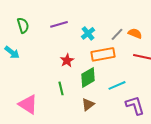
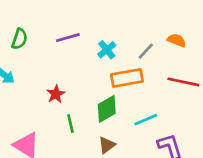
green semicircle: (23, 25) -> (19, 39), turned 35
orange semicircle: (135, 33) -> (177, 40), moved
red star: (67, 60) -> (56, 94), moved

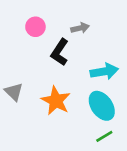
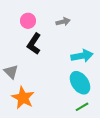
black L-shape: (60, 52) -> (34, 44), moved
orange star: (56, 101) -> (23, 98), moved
---
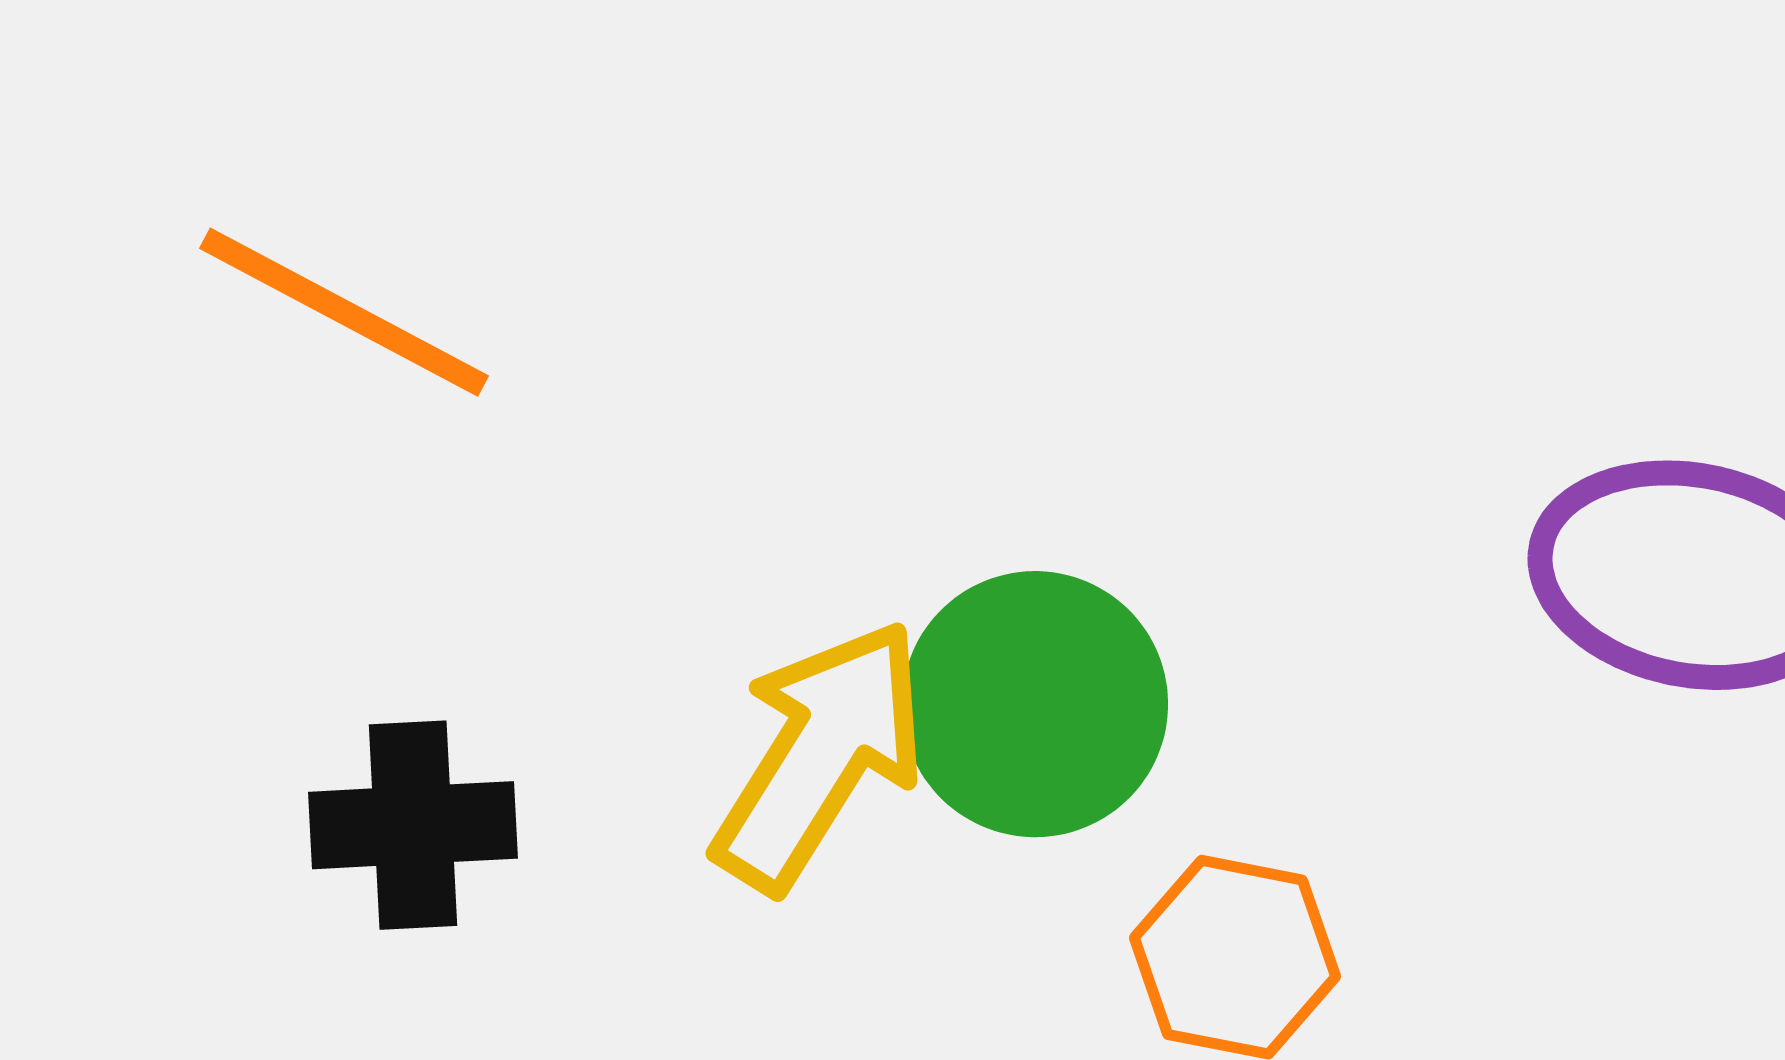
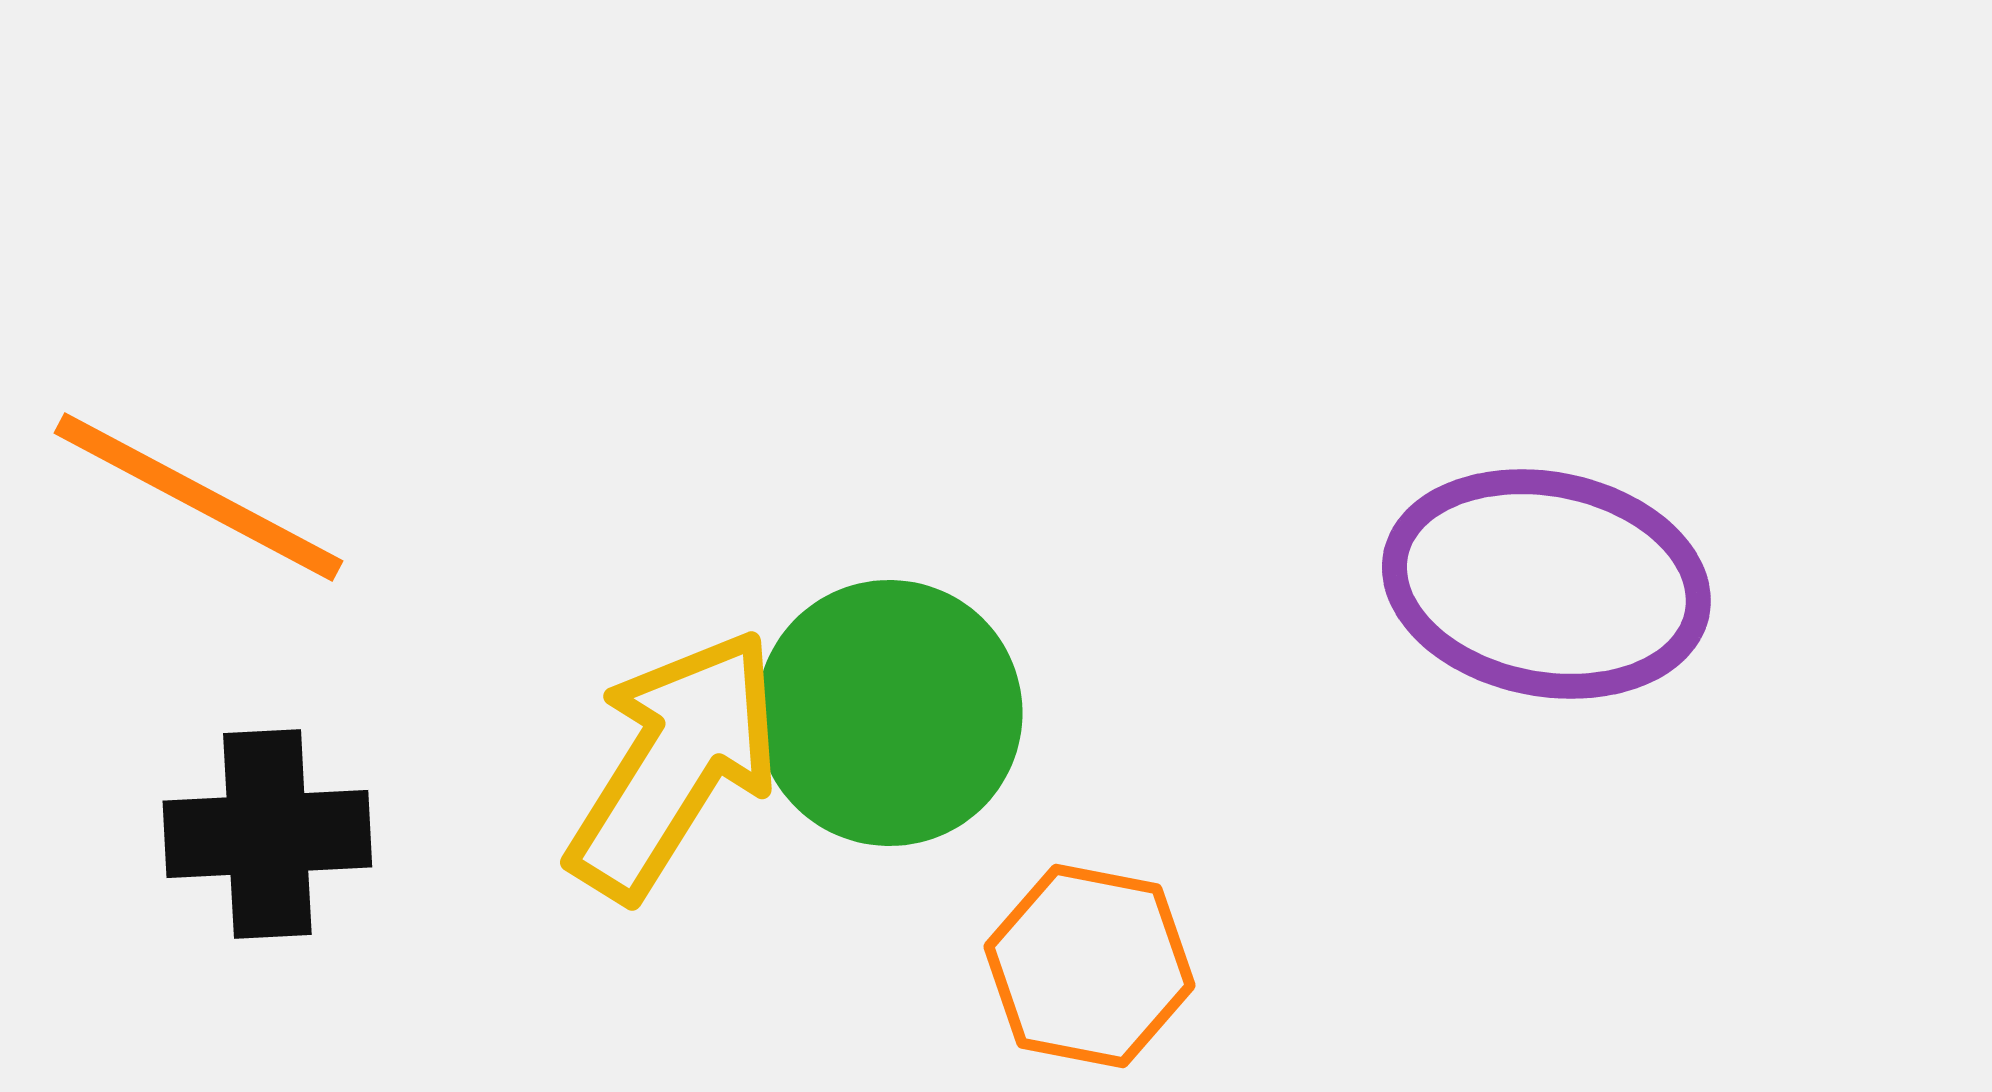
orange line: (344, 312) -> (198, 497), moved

**REQUIREMENT:**
Go back to the lines above and output, exactly as they stand, the ones from the line containing "red star: (67, 60) -> (56, 94), moved" to the line containing "orange star: (56, 101) -> (23, 98), moved". Leave all pictures behind.

**WRITTEN ANSWER:**
red star: (67, 60) -> (56, 94), moved

black L-shape: (60, 52) -> (34, 44), moved
orange star: (56, 101) -> (23, 98), moved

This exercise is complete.